What is expected
Check each line of the data below for the word "round", then extract the ones that have it.

Records provided START

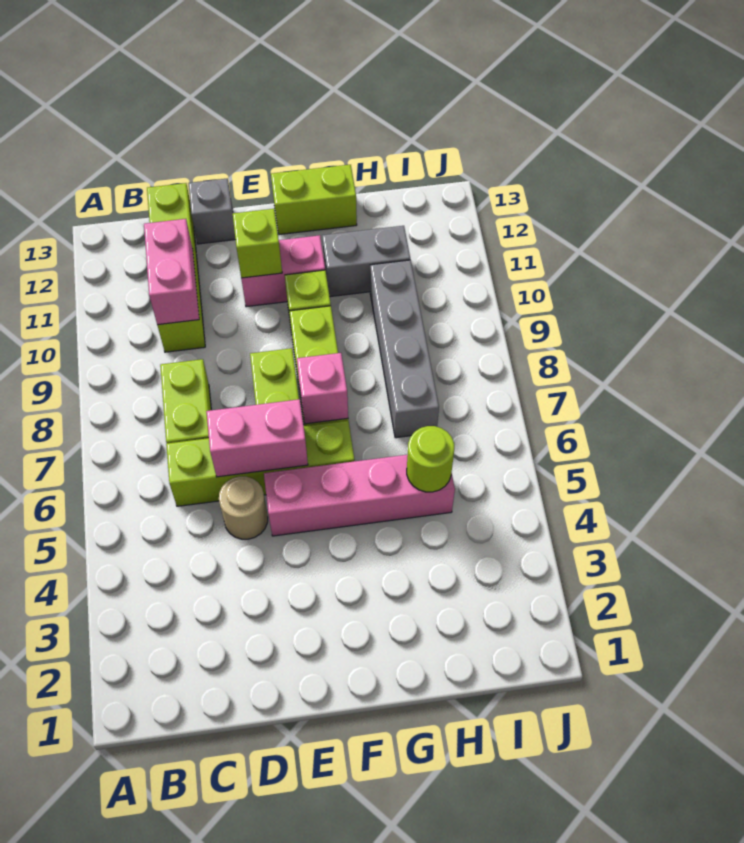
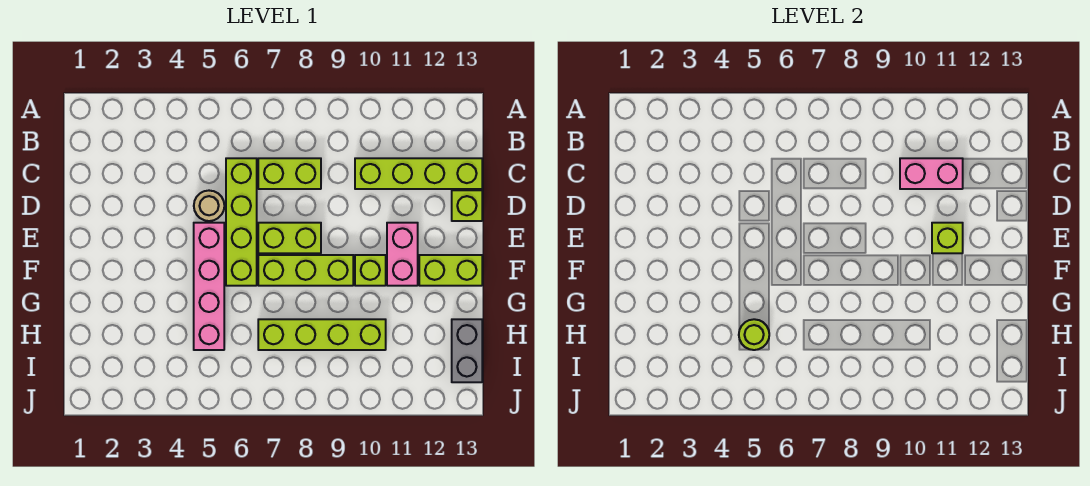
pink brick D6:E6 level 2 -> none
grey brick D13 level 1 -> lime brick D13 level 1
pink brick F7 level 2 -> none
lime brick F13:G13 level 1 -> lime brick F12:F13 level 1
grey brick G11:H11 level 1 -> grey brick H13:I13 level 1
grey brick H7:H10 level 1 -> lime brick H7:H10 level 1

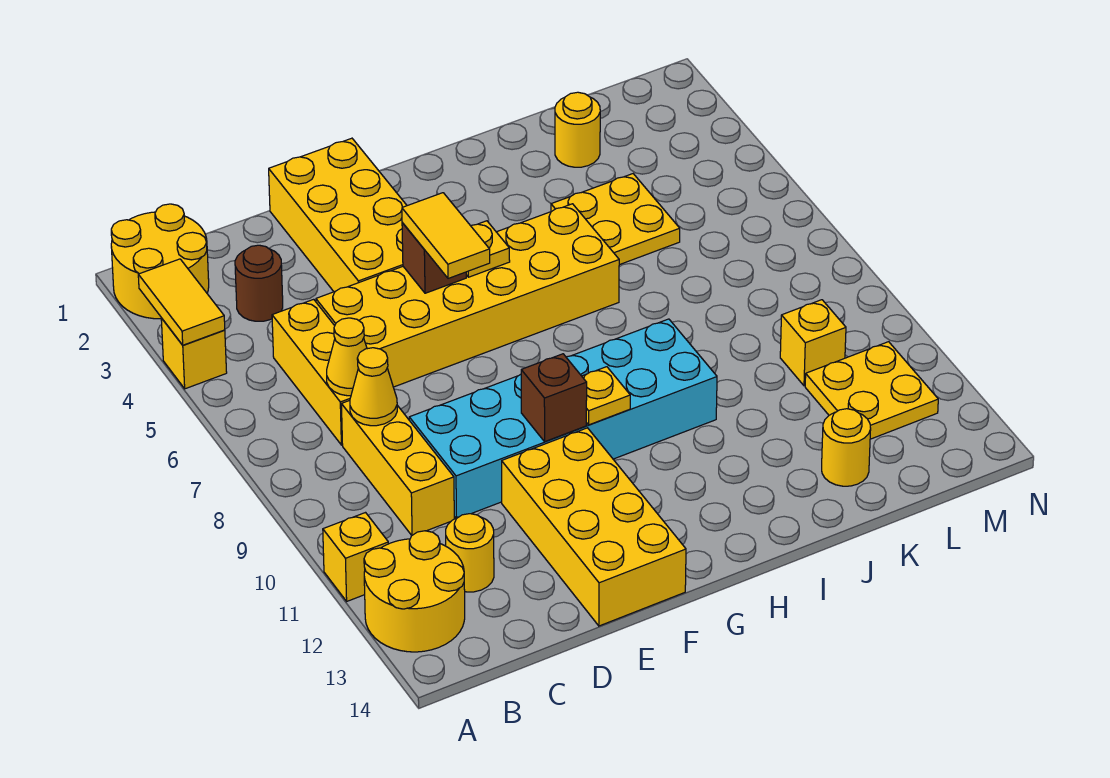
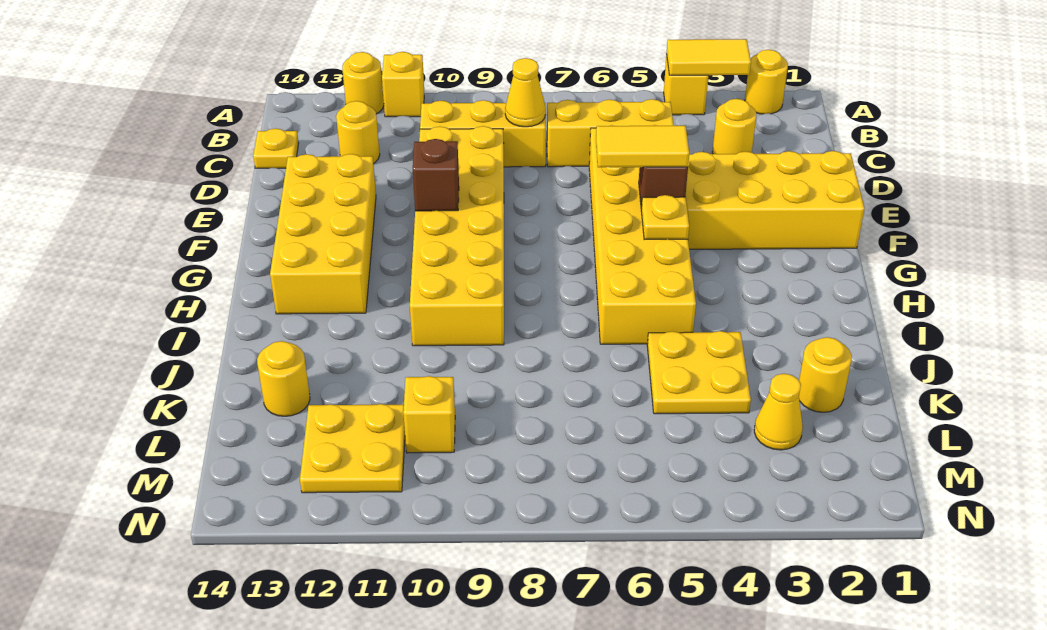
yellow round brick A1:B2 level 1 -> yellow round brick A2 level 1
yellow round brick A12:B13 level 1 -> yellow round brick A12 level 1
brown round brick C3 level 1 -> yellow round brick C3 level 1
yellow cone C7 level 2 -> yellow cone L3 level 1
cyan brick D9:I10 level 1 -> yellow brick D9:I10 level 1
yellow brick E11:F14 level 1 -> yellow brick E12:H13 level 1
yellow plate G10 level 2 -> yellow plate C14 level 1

Records provided END
Records provided START

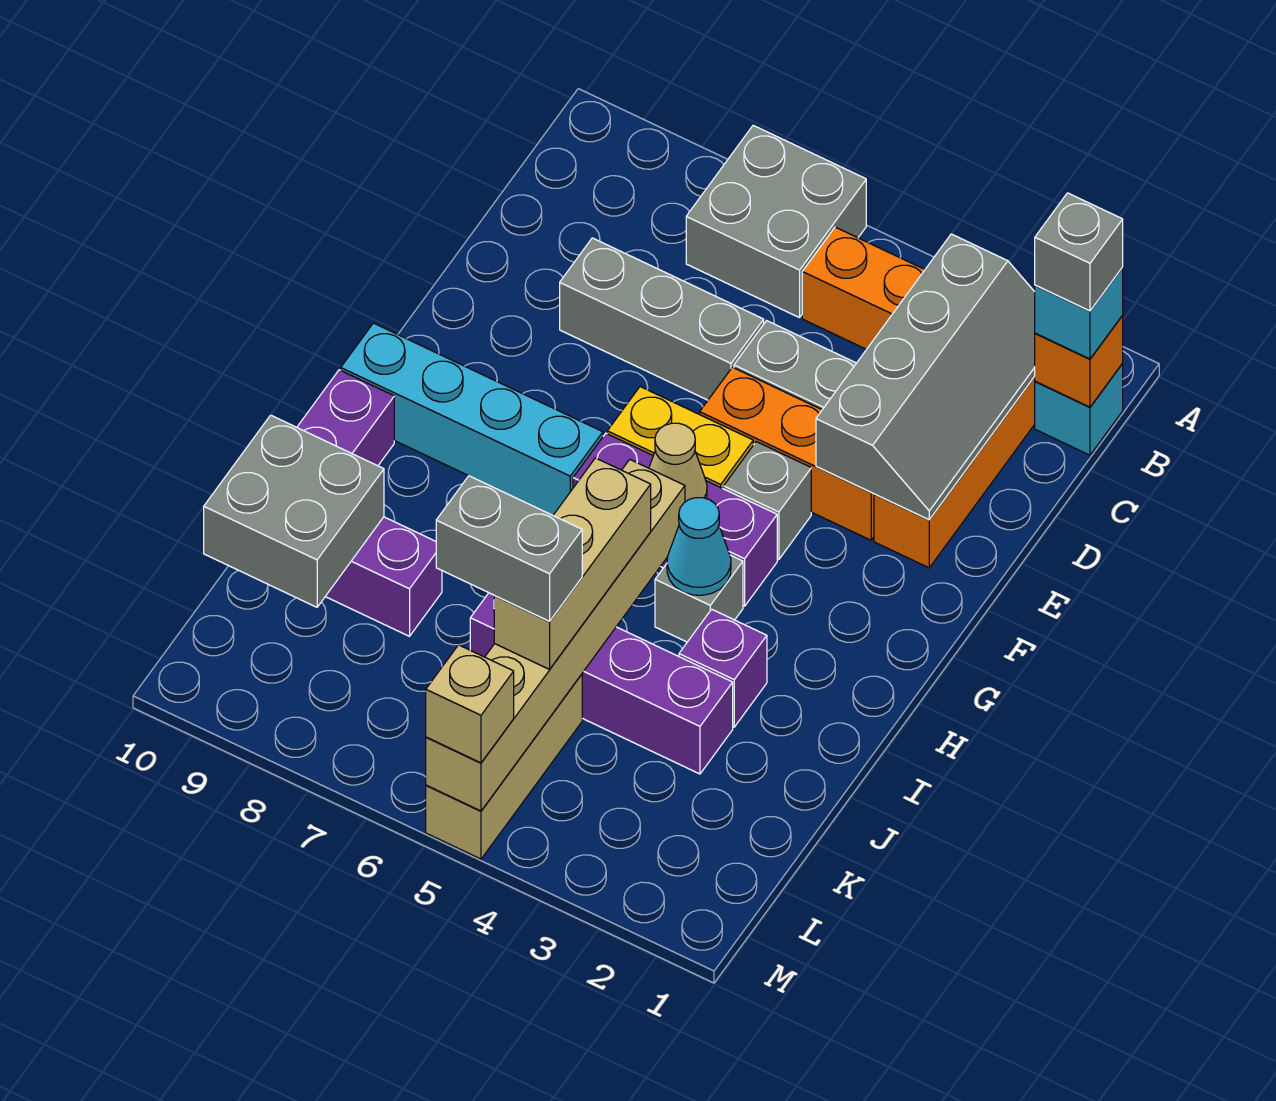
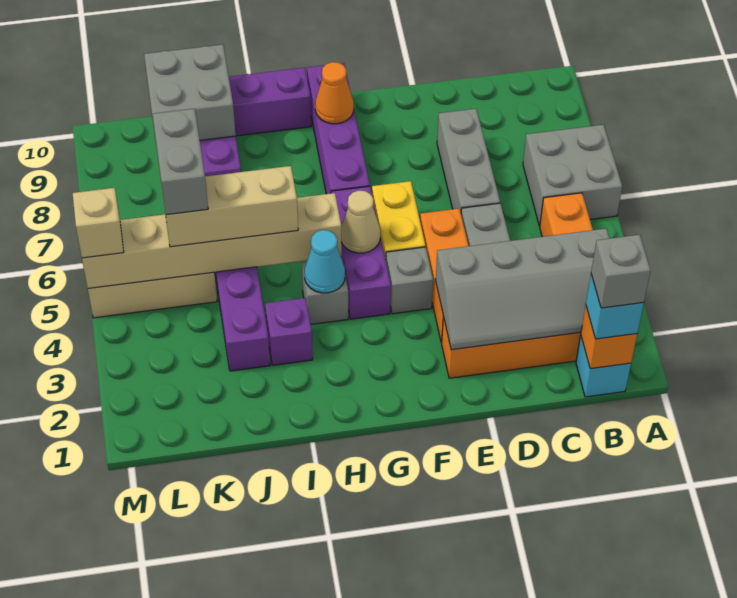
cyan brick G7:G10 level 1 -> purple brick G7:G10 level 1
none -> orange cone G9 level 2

Records provided END

Task result
yellow round brick A1:B2 level 1 -> yellow round brick A2 level 1
yellow round brick A12:B13 level 1 -> yellow round brick A12 level 1
brown round brick C3 level 1 -> yellow round brick C3 level 1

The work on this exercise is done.